Dataset section:

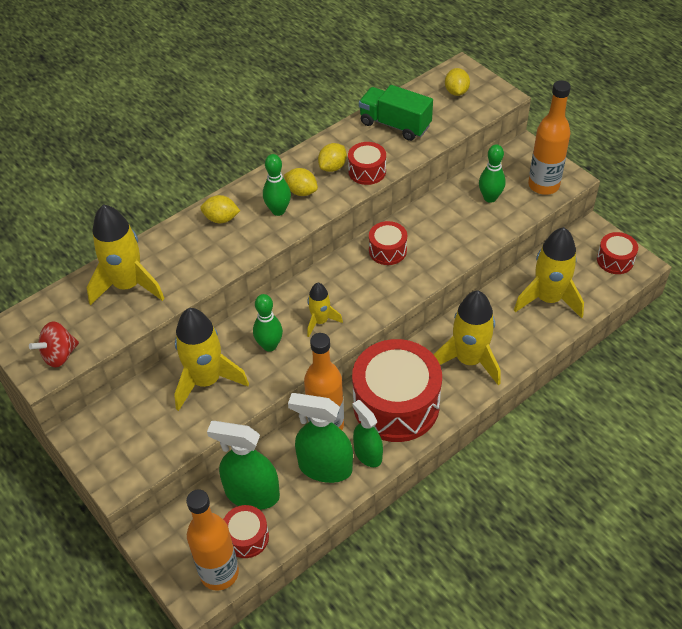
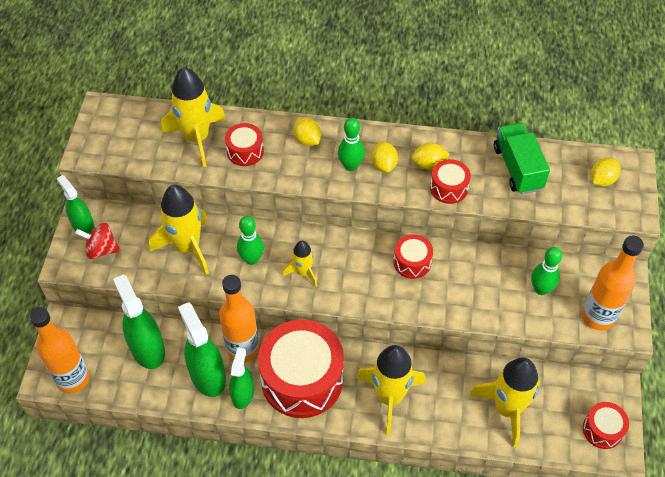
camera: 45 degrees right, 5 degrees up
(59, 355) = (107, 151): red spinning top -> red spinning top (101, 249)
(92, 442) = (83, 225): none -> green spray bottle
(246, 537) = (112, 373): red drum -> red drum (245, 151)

What you should do: Skipping all images, print the data above a second time exactly.

Output below:
camera: 45 degrees right, 5 degrees up
(59, 355) = (107, 151): red spinning top -> red spinning top (101, 249)
(92, 442) = (83, 225): none -> green spray bottle
(246, 537) = (112, 373): red drum -> red drum (245, 151)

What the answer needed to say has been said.